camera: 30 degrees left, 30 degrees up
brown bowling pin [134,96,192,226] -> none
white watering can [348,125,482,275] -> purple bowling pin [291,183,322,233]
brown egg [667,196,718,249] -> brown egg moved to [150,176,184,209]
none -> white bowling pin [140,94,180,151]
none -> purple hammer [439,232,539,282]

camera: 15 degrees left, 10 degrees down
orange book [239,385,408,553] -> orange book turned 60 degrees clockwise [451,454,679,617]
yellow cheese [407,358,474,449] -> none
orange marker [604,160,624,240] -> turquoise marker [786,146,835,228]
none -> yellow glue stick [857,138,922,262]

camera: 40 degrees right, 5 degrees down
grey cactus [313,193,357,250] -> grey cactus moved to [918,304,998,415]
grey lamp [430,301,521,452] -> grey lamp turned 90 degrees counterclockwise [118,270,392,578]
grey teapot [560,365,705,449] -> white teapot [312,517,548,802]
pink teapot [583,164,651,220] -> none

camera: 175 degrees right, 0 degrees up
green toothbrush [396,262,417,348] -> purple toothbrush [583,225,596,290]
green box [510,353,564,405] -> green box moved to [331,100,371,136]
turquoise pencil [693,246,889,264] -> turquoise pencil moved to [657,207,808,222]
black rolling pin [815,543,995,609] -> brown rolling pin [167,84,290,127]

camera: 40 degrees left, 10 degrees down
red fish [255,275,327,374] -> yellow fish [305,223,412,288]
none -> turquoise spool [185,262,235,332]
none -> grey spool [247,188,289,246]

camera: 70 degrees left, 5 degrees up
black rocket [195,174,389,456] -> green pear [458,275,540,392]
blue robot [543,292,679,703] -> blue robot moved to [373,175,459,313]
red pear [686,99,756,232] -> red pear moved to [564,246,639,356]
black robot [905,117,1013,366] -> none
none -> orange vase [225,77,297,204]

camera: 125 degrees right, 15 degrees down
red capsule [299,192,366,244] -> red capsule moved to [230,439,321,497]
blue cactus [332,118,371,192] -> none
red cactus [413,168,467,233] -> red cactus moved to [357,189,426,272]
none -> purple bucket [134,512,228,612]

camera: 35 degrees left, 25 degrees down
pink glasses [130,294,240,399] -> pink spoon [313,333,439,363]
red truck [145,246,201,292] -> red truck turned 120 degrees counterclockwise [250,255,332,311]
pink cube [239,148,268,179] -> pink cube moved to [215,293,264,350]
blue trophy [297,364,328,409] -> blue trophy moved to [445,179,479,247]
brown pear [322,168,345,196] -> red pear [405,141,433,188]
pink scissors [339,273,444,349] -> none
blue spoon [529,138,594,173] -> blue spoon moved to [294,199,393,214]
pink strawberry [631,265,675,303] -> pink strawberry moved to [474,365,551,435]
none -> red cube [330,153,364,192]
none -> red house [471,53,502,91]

Task to carry out: Your task is to restate, word for word, only those lines above that fall between the line holding "black rolling pin" and the line holding "camera: 125 degrees right, 15 degrees down", inclusive.

Your response:
black rolling pin [815,543,995,609] -> brown rolling pin [167,84,290,127]

camera: 40 degrees left, 10 degrees down
red fish [255,275,327,374] -> yellow fish [305,223,412,288]
none -> turquoise spool [185,262,235,332]
none -> grey spool [247,188,289,246]

camera: 70 degrees left, 5 degrees up
black rocket [195,174,389,456] -> green pear [458,275,540,392]
blue robot [543,292,679,703] -> blue robot moved to [373,175,459,313]
red pear [686,99,756,232] -> red pear moved to [564,246,639,356]
black robot [905,117,1013,366] -> none
none -> orange vase [225,77,297,204]

camera: 125 degrees right, 15 degrees down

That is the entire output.